ÉNONCÉ:
Relevez chaque ligne ci-dessous qui contient le mot « yellow ».

DONNÉES EXTRAITES:
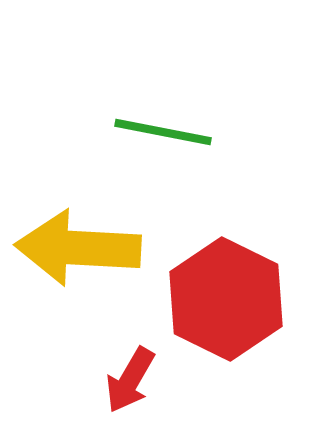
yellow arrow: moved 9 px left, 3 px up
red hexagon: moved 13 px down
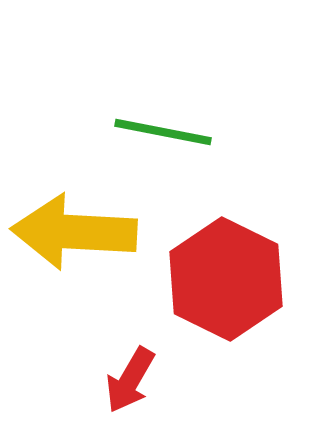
yellow arrow: moved 4 px left, 16 px up
red hexagon: moved 20 px up
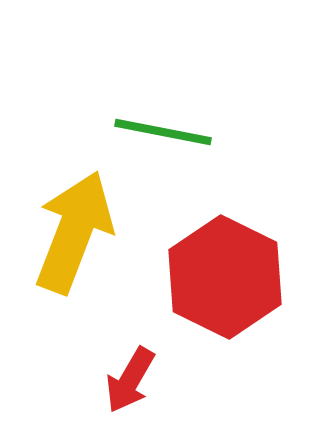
yellow arrow: rotated 108 degrees clockwise
red hexagon: moved 1 px left, 2 px up
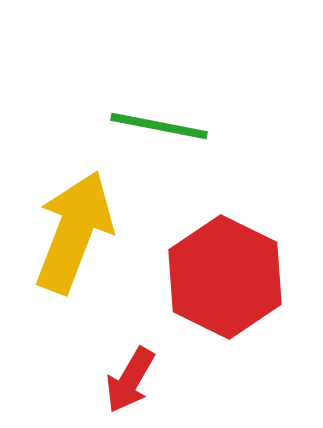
green line: moved 4 px left, 6 px up
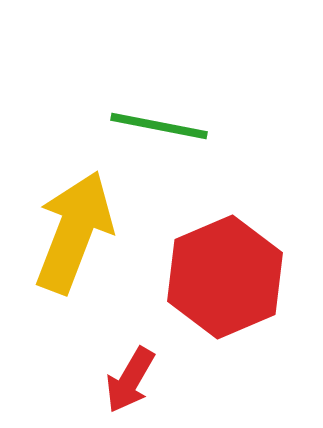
red hexagon: rotated 11 degrees clockwise
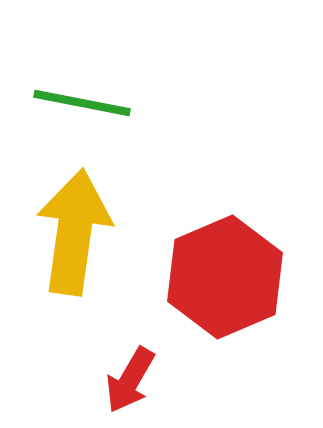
green line: moved 77 px left, 23 px up
yellow arrow: rotated 13 degrees counterclockwise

SOLUTION:
yellow arrow: moved 9 px left, 3 px up
yellow arrow: moved 4 px left, 16 px up
yellow arrow: rotated 108 degrees clockwise
yellow arrow: rotated 13 degrees counterclockwise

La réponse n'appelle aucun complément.